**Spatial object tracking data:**
○ ○ ○ ○
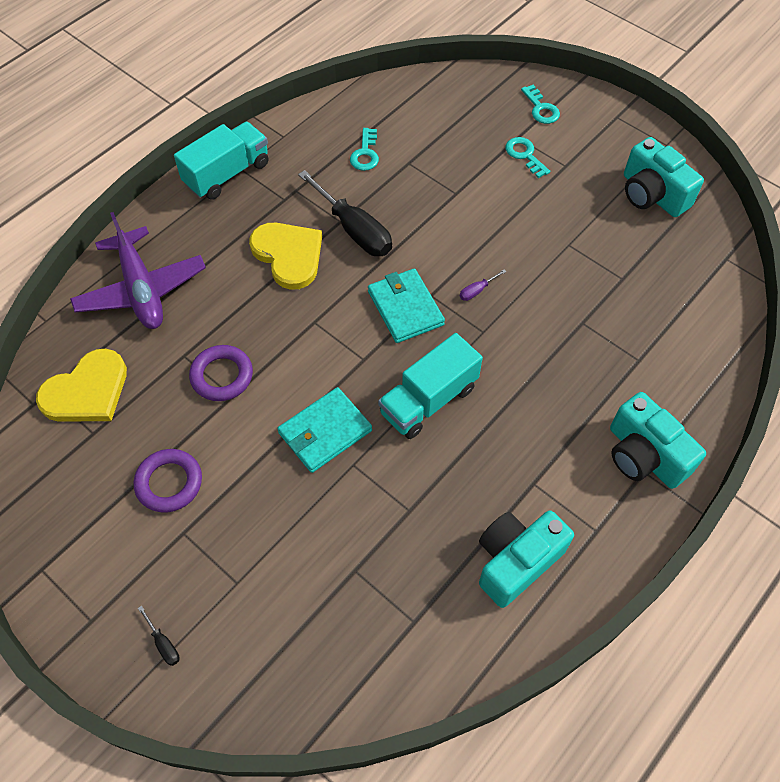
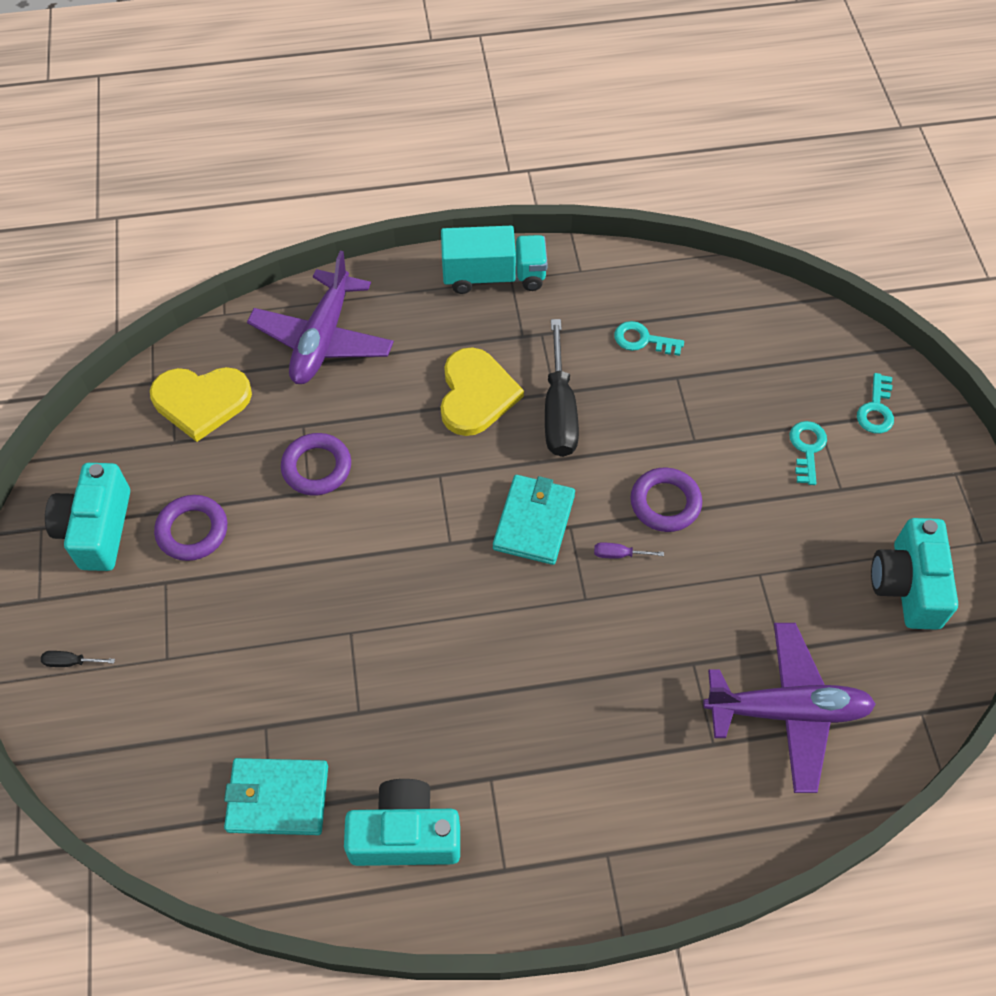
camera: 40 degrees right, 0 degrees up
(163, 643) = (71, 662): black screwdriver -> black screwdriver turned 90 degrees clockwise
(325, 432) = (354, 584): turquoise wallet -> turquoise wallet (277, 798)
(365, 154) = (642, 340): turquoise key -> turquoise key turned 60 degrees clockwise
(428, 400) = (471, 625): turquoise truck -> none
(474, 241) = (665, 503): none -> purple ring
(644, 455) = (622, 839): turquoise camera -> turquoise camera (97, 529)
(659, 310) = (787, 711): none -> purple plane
○ ○ ○ ○
**PROBLEM:**
The records above must be printed exactly; the pictures stay out.

**ANSWER BELOW:**
camera: 40 degrees right, 0 degrees up
(163, 643) = (71, 662): black screwdriver -> black screwdriver turned 90 degrees clockwise
(325, 432) = (354, 584): turquoise wallet -> turquoise wallet (277, 798)
(365, 154) = (642, 340): turquoise key -> turquoise key turned 60 degrees clockwise
(428, 400) = (471, 625): turquoise truck -> none
(474, 241) = (665, 503): none -> purple ring
(644, 455) = (622, 839): turquoise camera -> turquoise camera (97, 529)
(659, 310) = (787, 711): none -> purple plane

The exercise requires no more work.